_WHAT IS NEEDED_.
Starting with the line that contains "(627, 372) = (535, 278): pink" and stopping after the line that contains "(748, 220) = (679, 179): purple", copy the entries below exactly. Include nothing else.

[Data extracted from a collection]
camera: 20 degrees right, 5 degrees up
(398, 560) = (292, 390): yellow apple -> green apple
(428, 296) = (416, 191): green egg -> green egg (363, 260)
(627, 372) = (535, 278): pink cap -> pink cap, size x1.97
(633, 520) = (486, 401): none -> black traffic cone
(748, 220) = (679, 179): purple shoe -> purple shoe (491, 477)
...
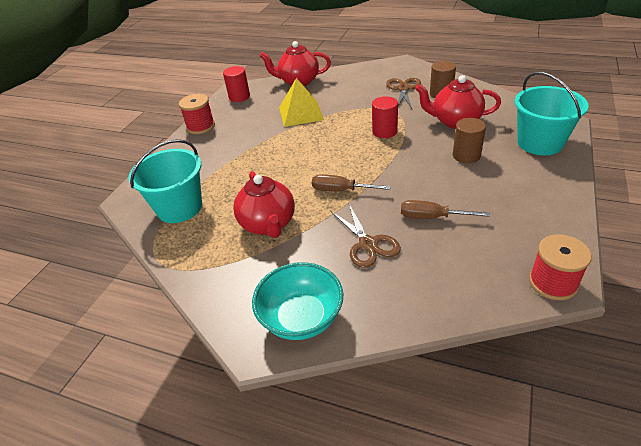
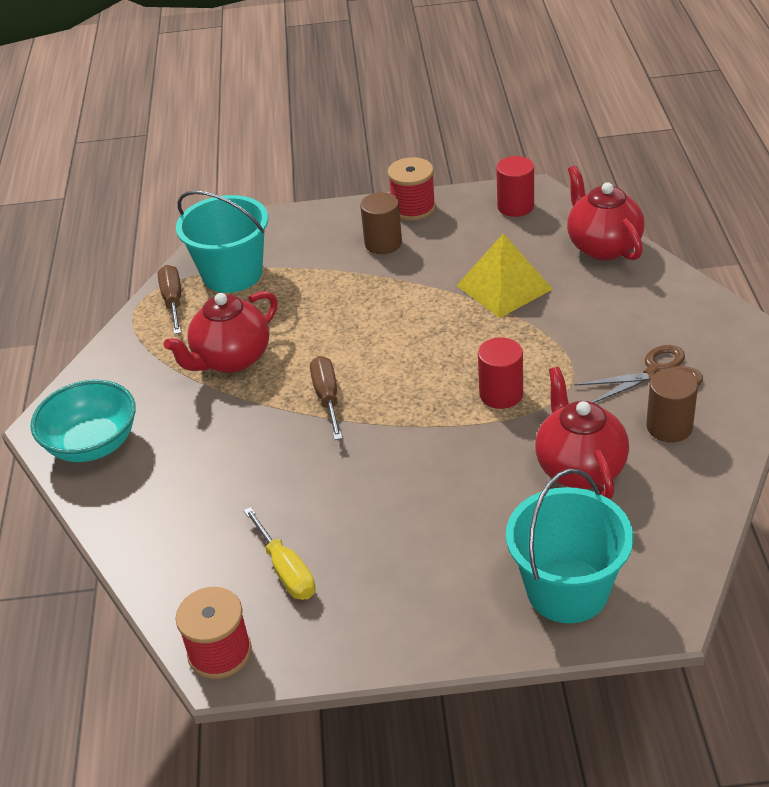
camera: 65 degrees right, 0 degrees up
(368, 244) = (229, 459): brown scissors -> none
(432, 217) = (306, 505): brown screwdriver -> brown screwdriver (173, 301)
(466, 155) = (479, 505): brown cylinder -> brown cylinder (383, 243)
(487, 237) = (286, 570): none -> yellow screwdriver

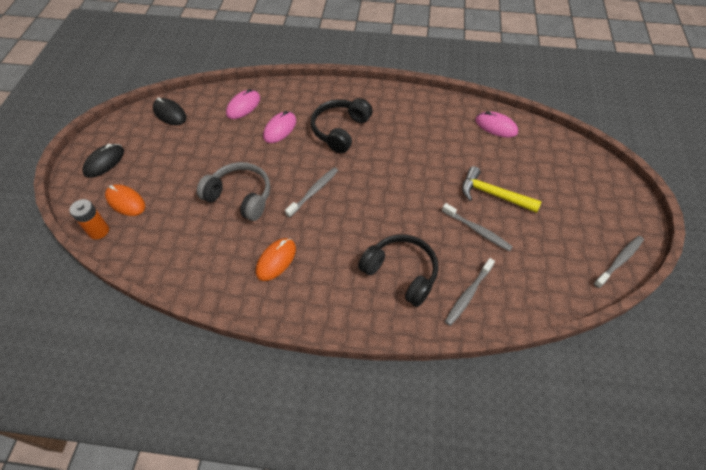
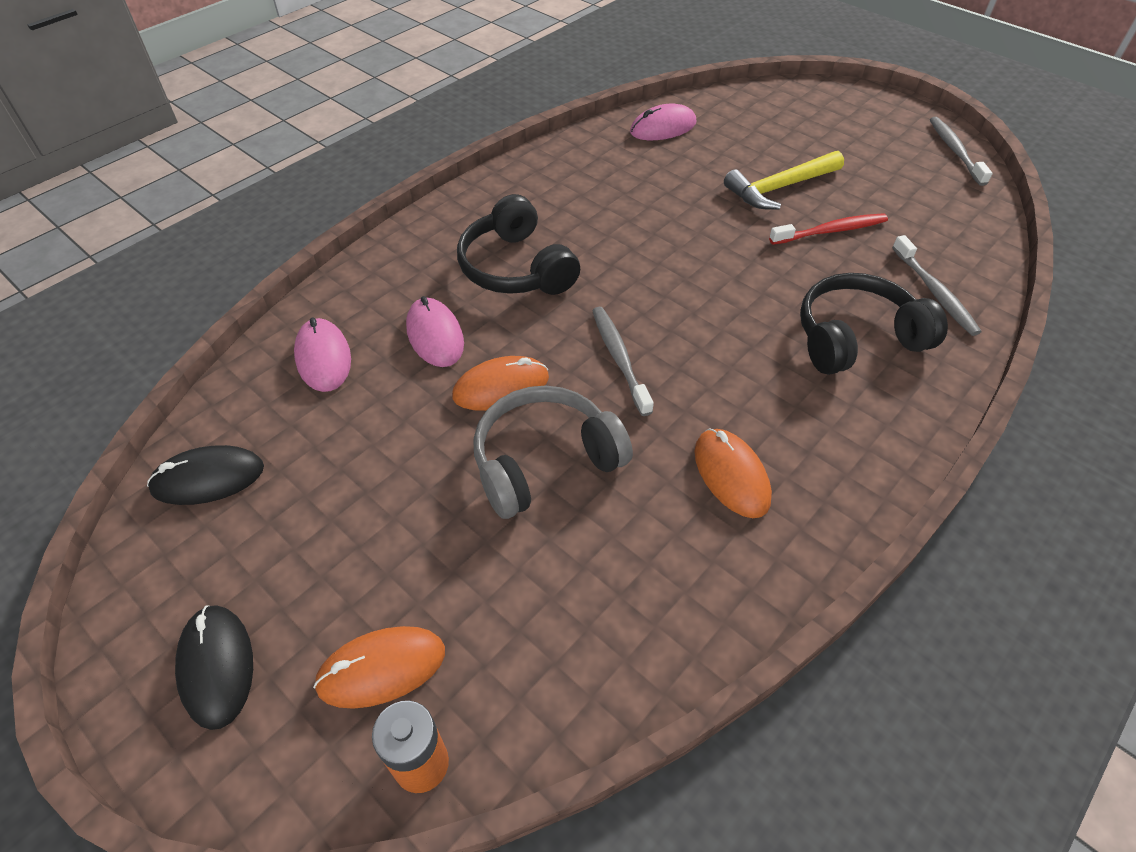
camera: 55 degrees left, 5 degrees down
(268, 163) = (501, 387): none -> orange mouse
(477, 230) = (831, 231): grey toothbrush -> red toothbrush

_RESULT OF THIS TASK_.
(627, 372) = (535, 278): pink cap -> pink cap, size x1.97
(633, 520) = (486, 401): none -> black traffic cone
(748, 220) = (679, 179): purple shoe -> purple shoe (491, 477)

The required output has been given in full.